- _EXERCISE BRIEF_
Write out the stretch of lines below that begins at the line with "DRIVER1: L298N -> L9110S" and ends at the line with "ENC3 pin SW: GP26 -> GP10", including both, exactly as given and nothing more.

- _MATERIAL SHOWN_

──────────

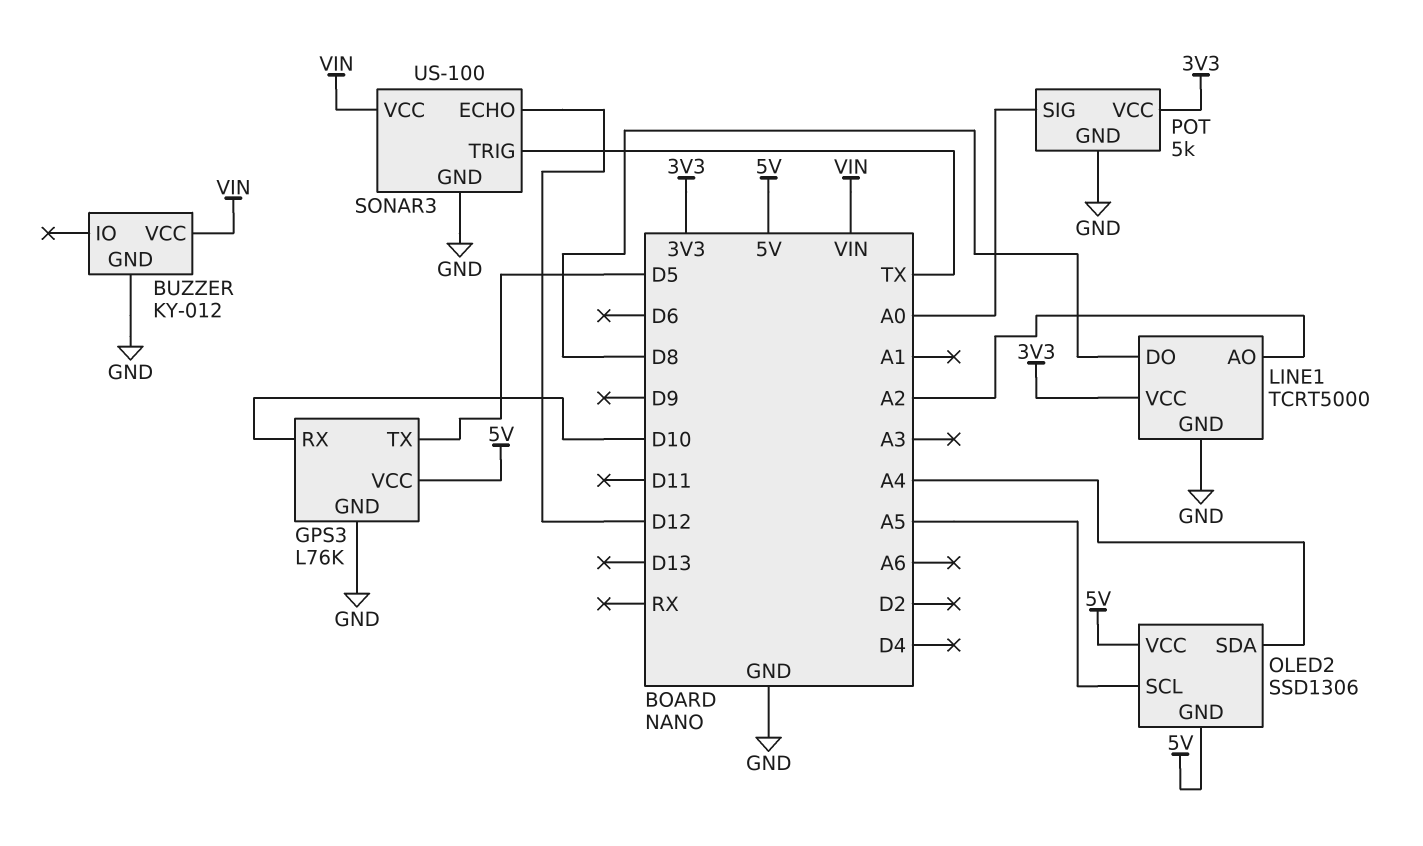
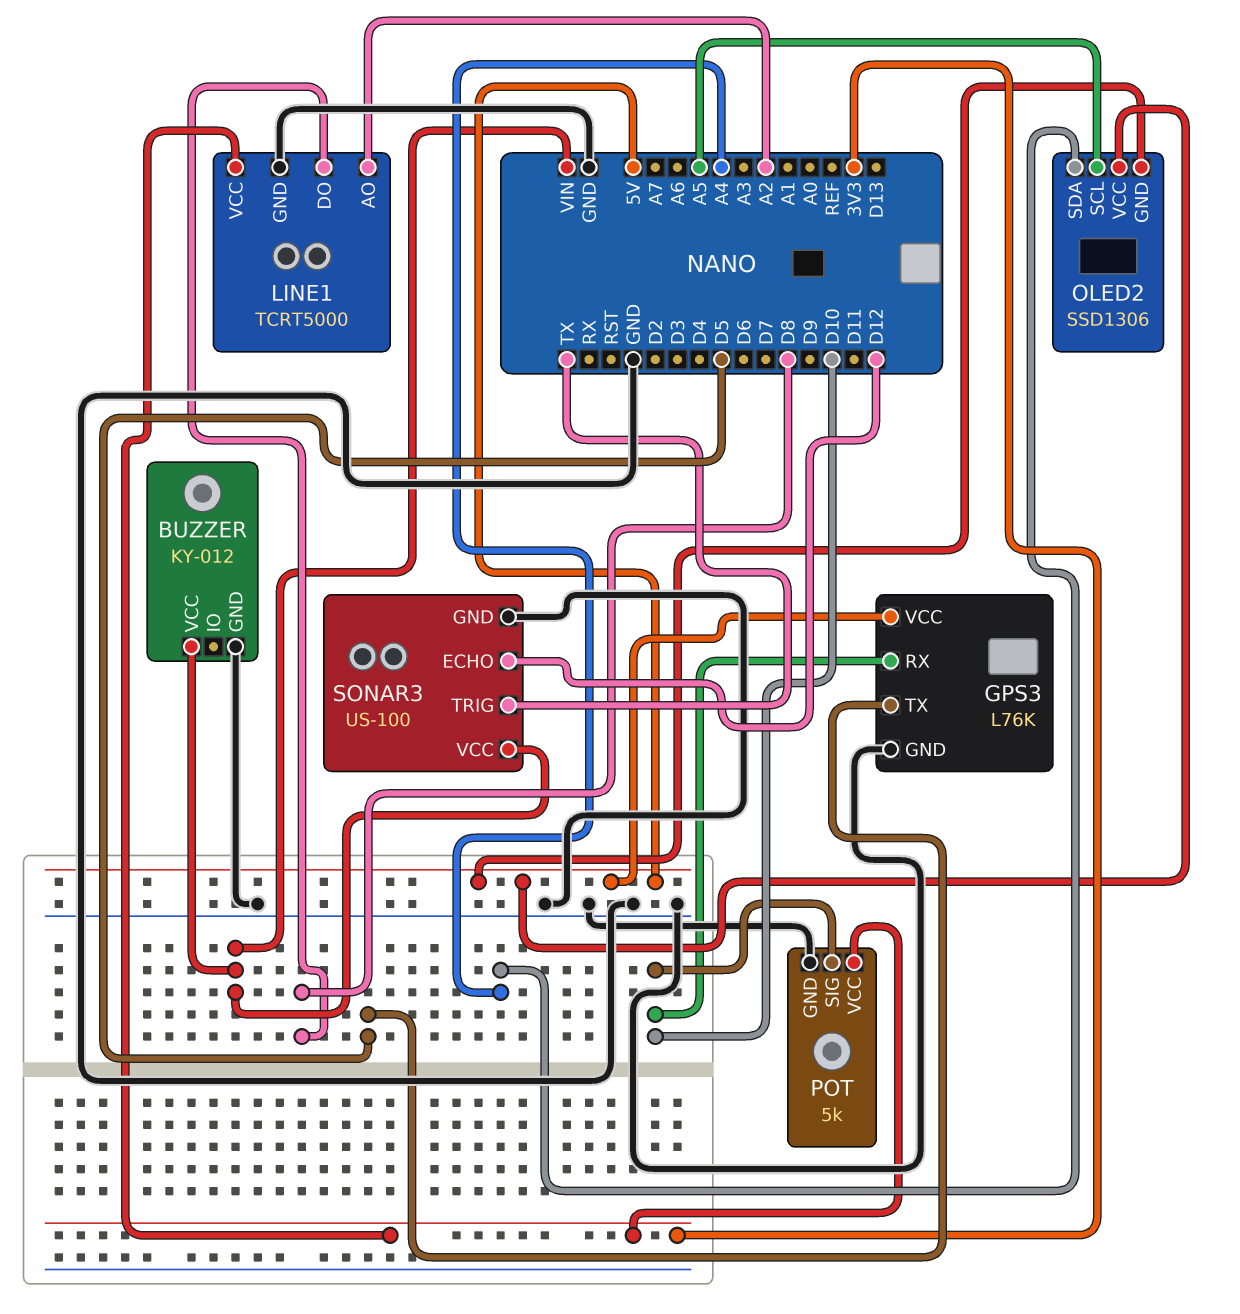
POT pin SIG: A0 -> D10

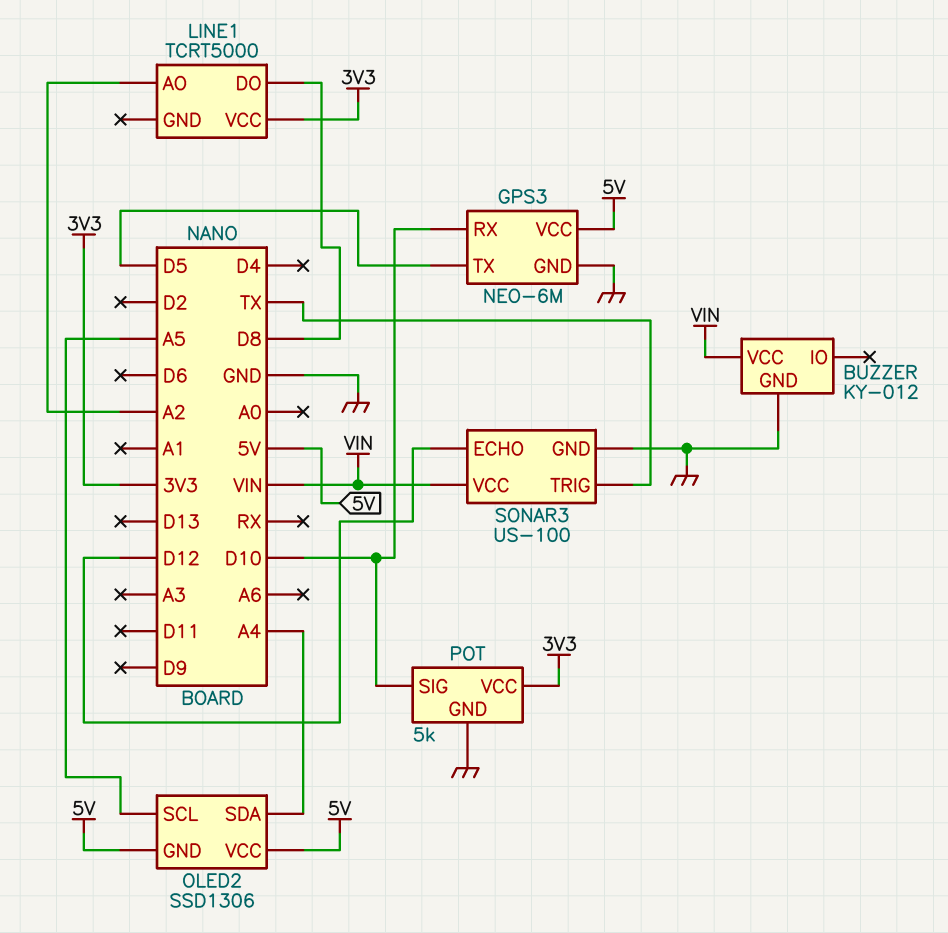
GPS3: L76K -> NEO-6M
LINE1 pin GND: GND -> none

──────────

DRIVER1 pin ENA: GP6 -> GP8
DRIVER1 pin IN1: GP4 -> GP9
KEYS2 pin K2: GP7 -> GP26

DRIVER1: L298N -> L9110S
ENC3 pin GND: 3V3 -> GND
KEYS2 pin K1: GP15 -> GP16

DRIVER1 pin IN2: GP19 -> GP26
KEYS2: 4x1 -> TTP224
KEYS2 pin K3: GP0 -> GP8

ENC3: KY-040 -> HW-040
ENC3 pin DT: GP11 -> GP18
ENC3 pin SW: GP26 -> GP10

──────────

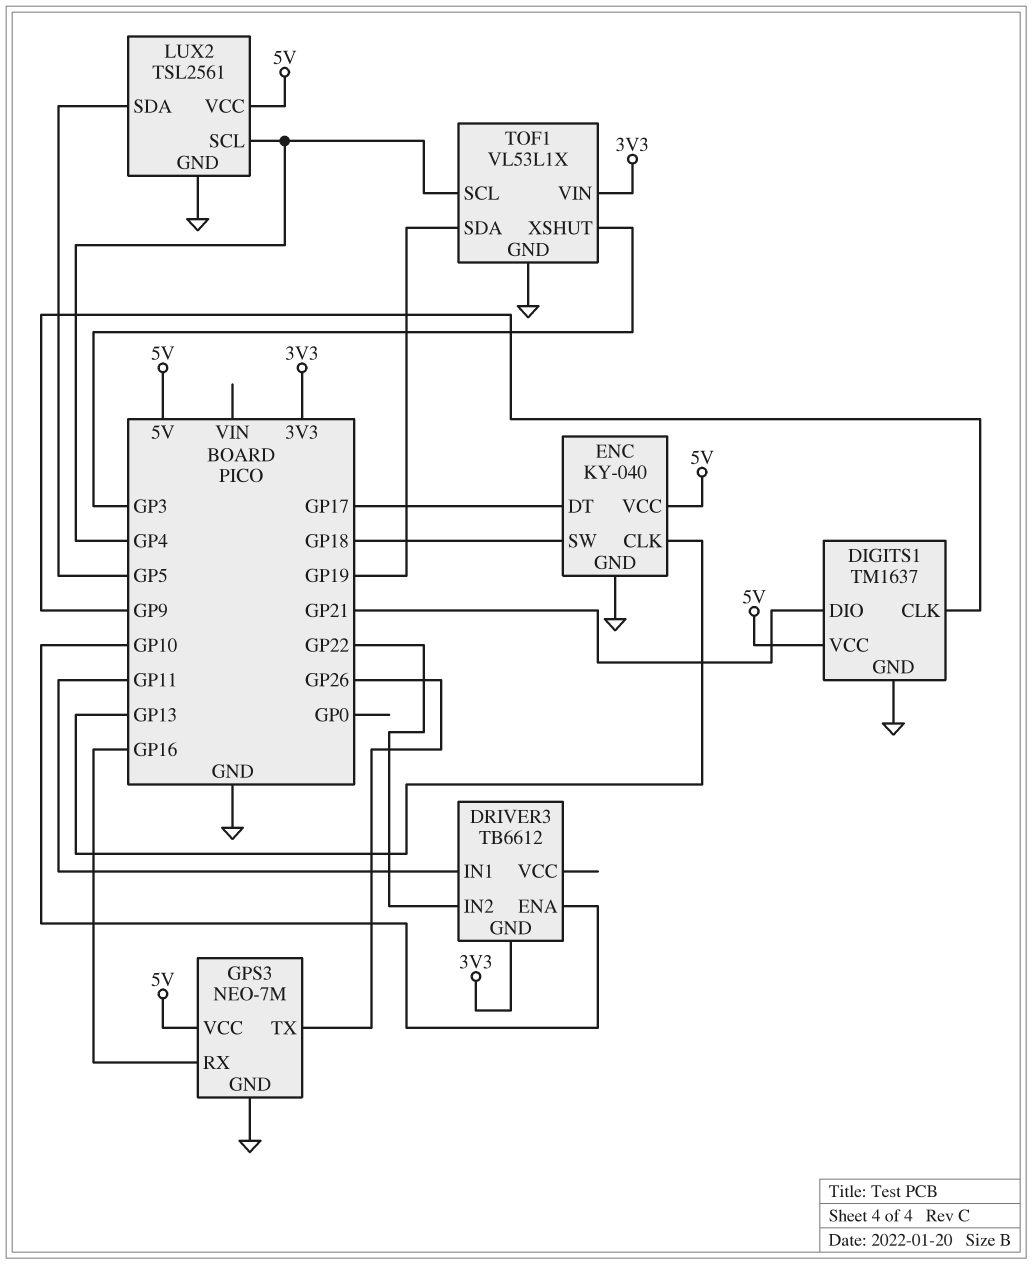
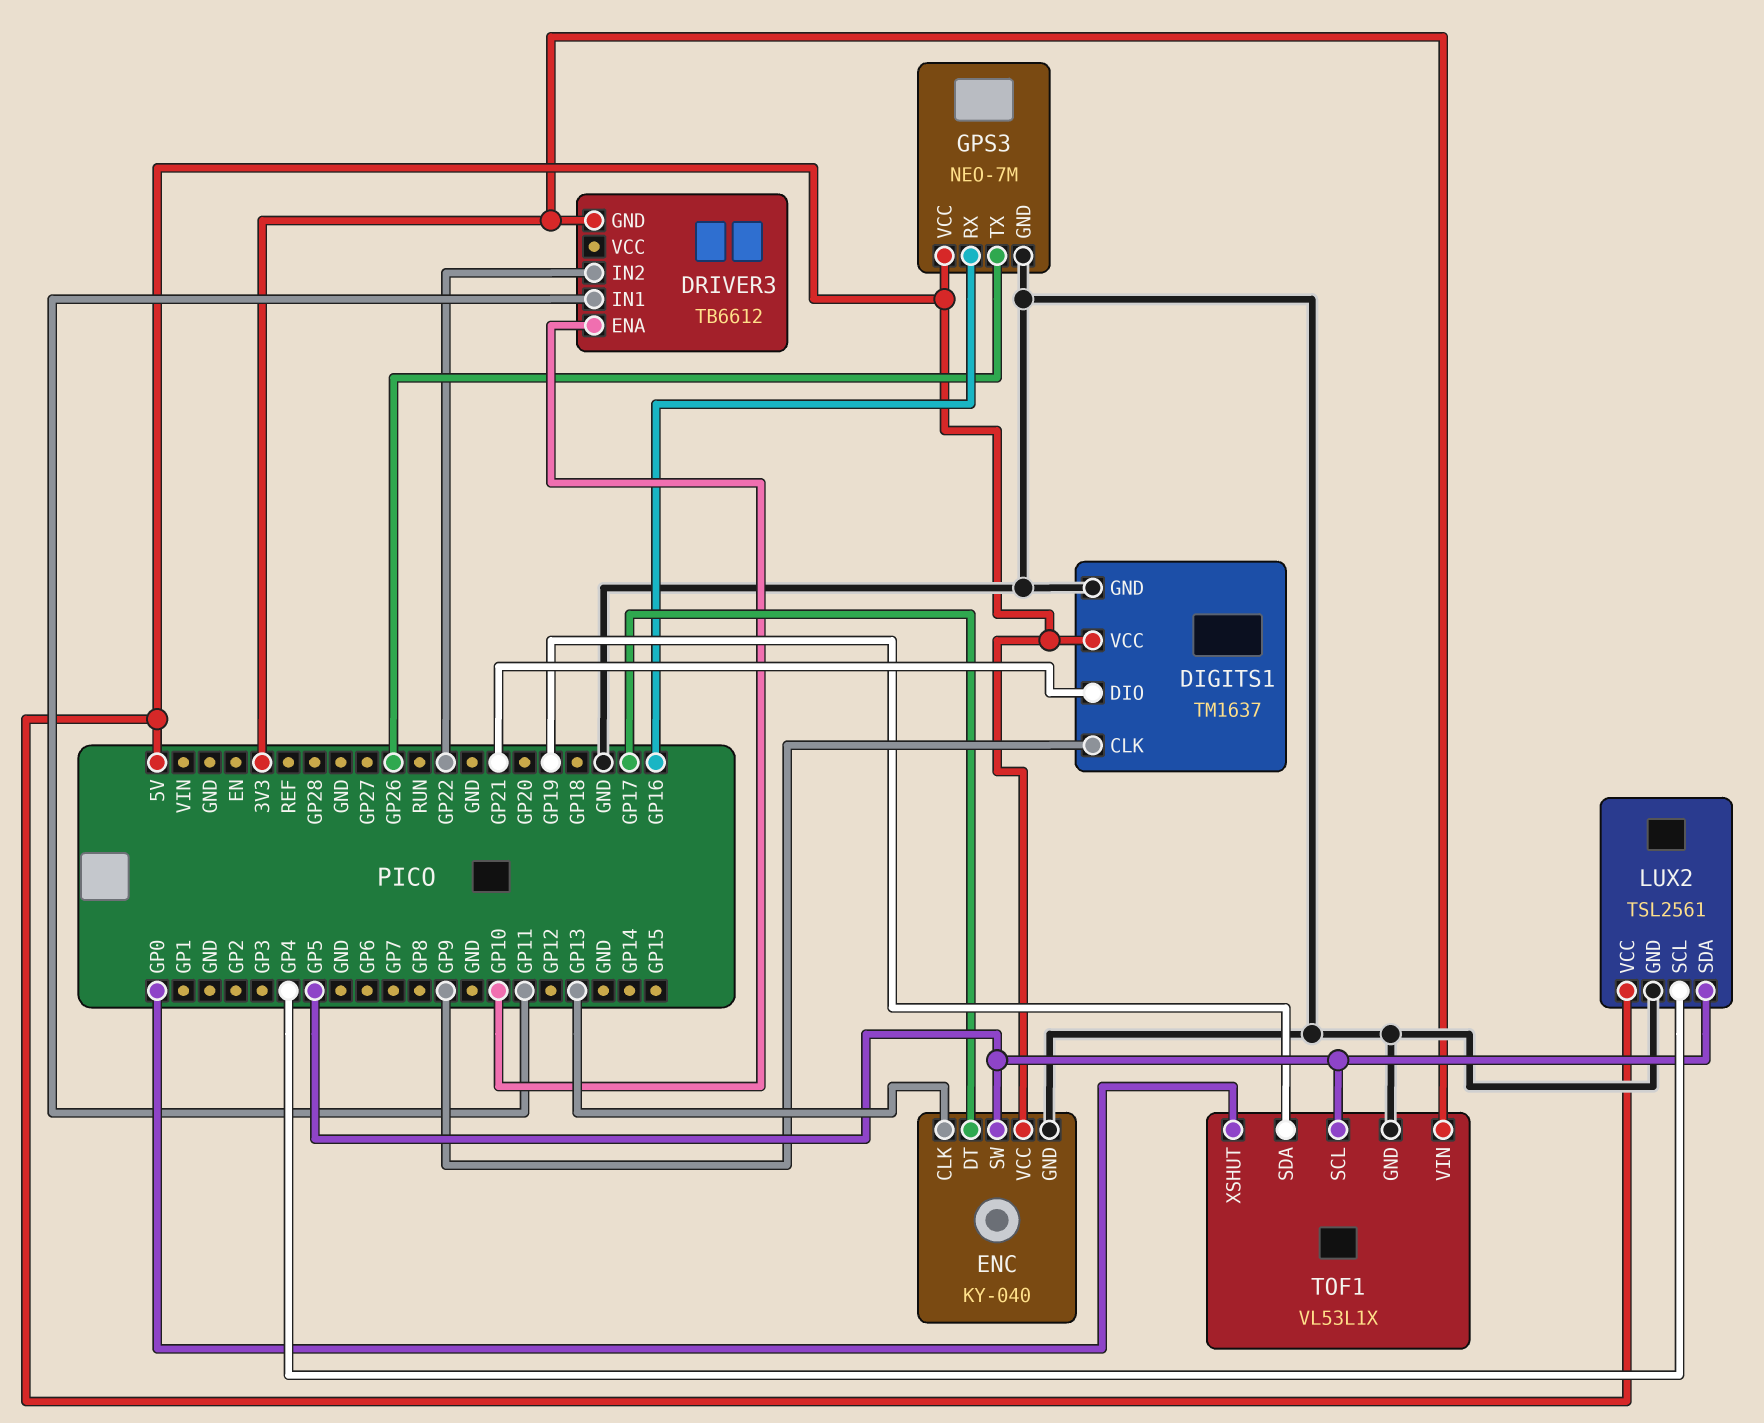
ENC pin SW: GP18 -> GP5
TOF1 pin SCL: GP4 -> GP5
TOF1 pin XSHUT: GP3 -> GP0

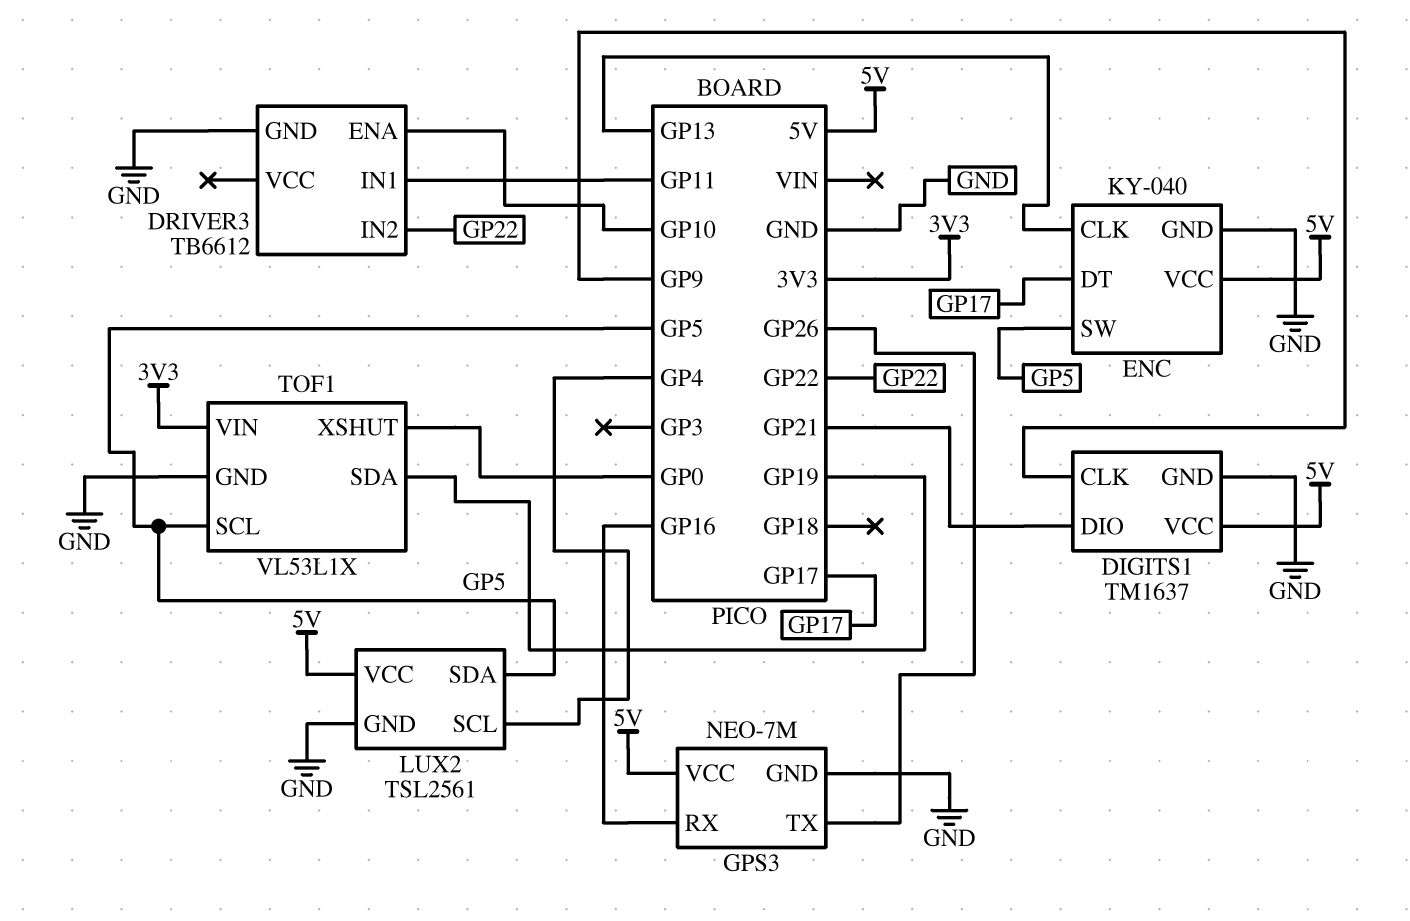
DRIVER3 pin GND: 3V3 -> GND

──────────

- _COMPLETED EXERCISE_
DRIVER1: L298N -> L9110S
ENC3 pin GND: 3V3 -> GND
KEYS2 pin K1: GP15 -> GP16

DRIVER1 pin IN2: GP19 -> GP26
KEYS2: 4x1 -> TTP224
KEYS2 pin K3: GP0 -> GP8

ENC3: KY-040 -> HW-040
ENC3 pin DT: GP11 -> GP18
ENC3 pin SW: GP26 -> GP10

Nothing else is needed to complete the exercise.